-- Records for processing follows --

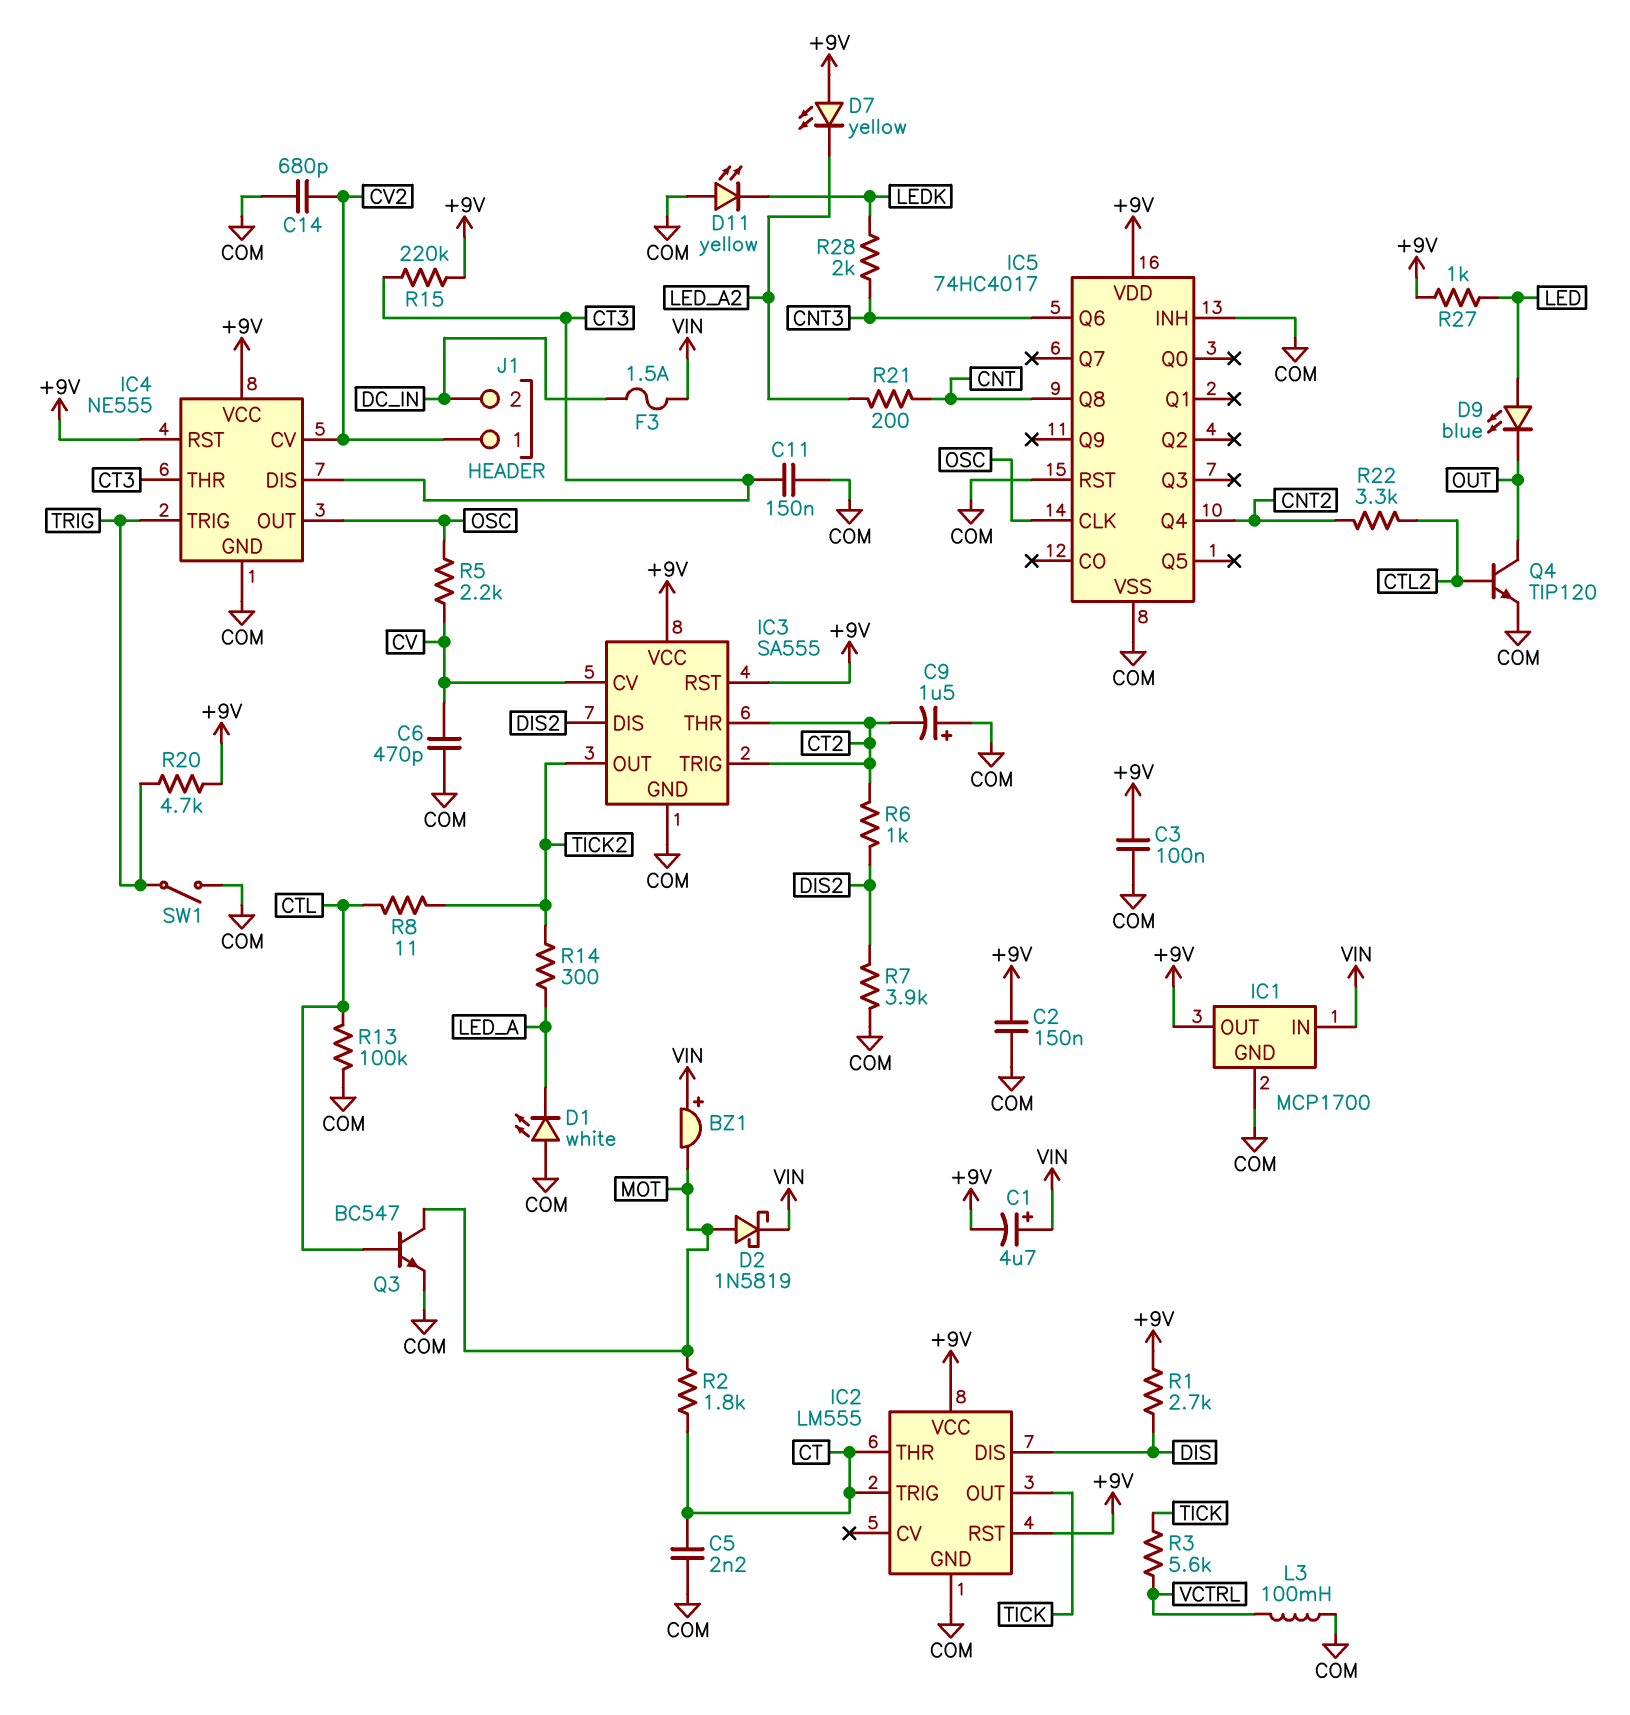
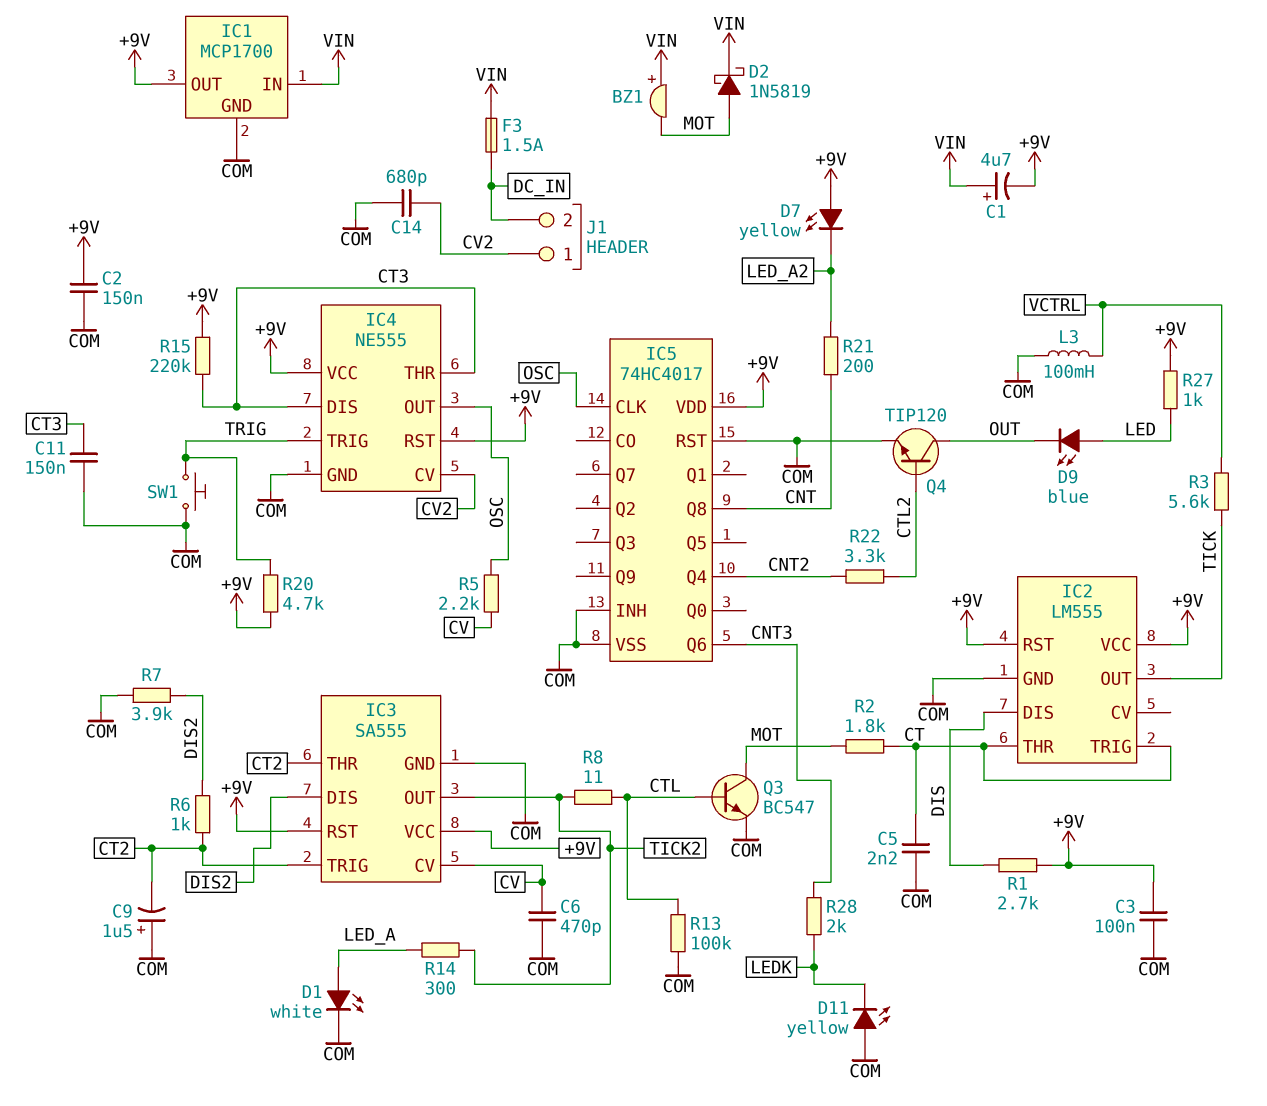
D1: LED white (A COM, K LED_A) -> LED white (A LED_A, K COM)
SW1: switch (COM, TRIG) -> button (COM, TRIG)

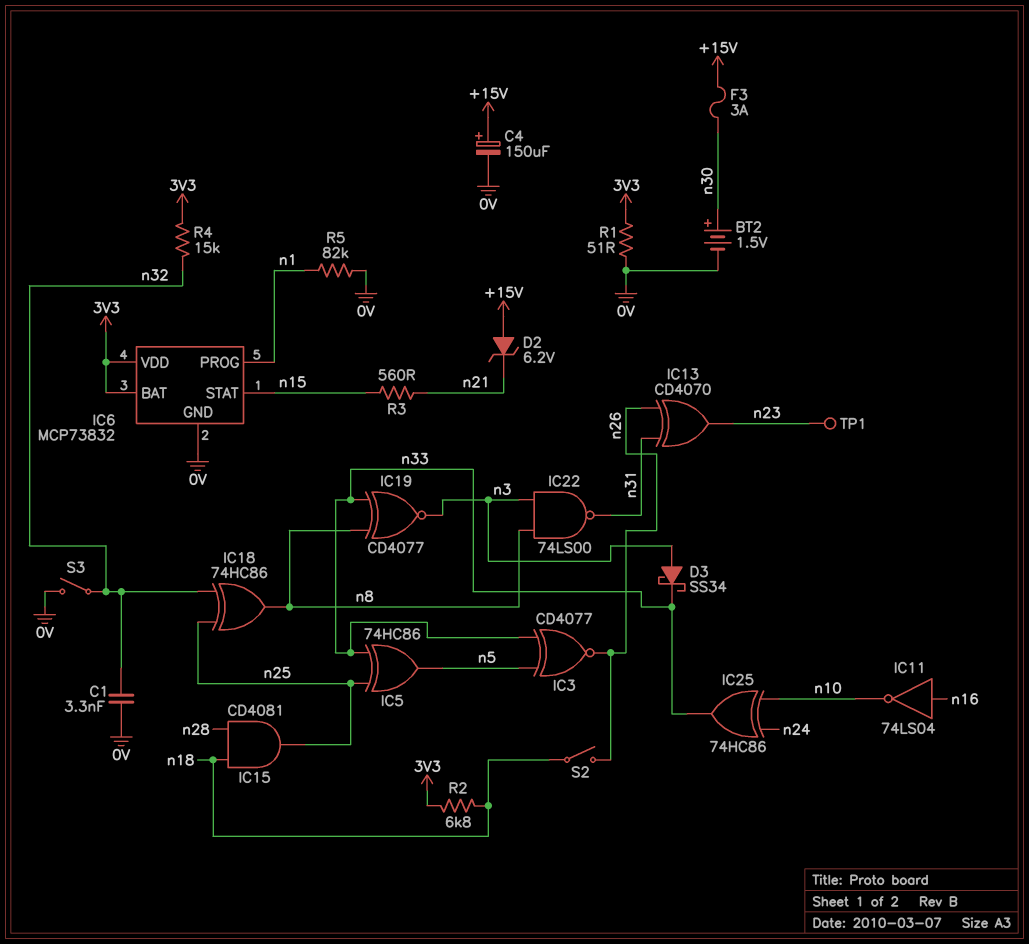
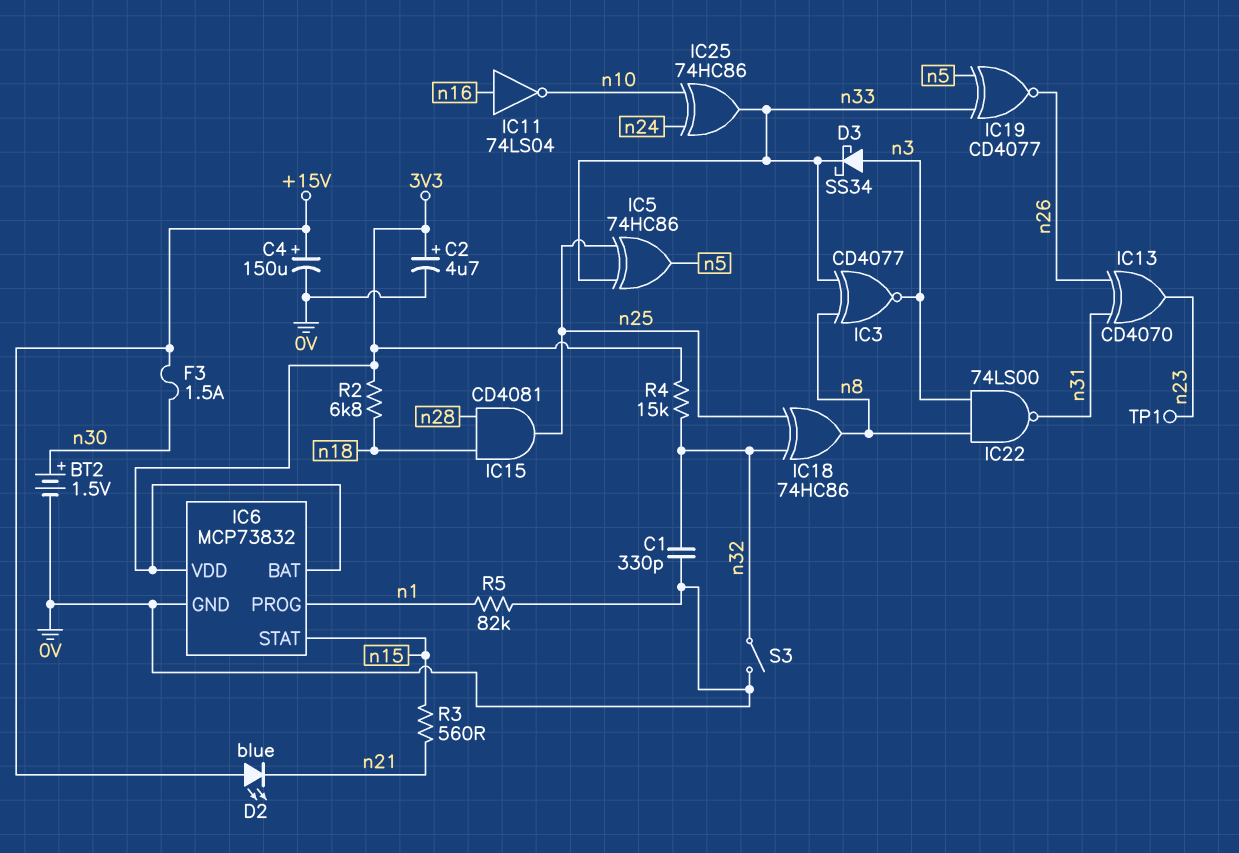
C1: 3.3nF (0V, n32) -> 330pF (0V, n32)
C2: none -> 4.7uF (plus 3V3, minus 0V)
D2: zener 6.2V (A +15V, K n21) -> LED blue (A +15V, K n21)
F3: 3A (+15V, n30) -> 1.5A (+15V, n30)
IC3: XNOR CD4077 (in n5, in n33, out n26) -> XNOR CD4077 (in n8, in n33, out n3)
IC19: XNOR CD4077 (in n8, in n33, out n3) -> XNOR CD4077 (in n5, in n33, out n26)
R1: 51 (0V, 3V3) -> none
S2: switch (n18, n26) -> none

-- Records for processing concluded --

Repeat all of the data above word for word, minus the pictures.

Response to the exercise »
D1: LED white (A COM, K LED_A) -> LED white (A LED_A, K COM)
SW1: switch (COM, TRIG) -> button (COM, TRIG)

C1: 3.3nF (0V, n32) -> 330pF (0V, n32)
C2: none -> 4.7uF (plus 3V3, minus 0V)
D2: zener 6.2V (A +15V, K n21) -> LED blue (A +15V, K n21)
F3: 3A (+15V, n30) -> 1.5A (+15V, n30)
IC3: XNOR CD4077 (in n5, in n33, out n26) -> XNOR CD4077 (in n8, in n33, out n3)
IC19: XNOR CD4077 (in n8, in n33, out n3) -> XNOR CD4077 (in n5, in n33, out n26)
R1: 51 (0V, 3V3) -> none
S2: switch (n18, n26) -> none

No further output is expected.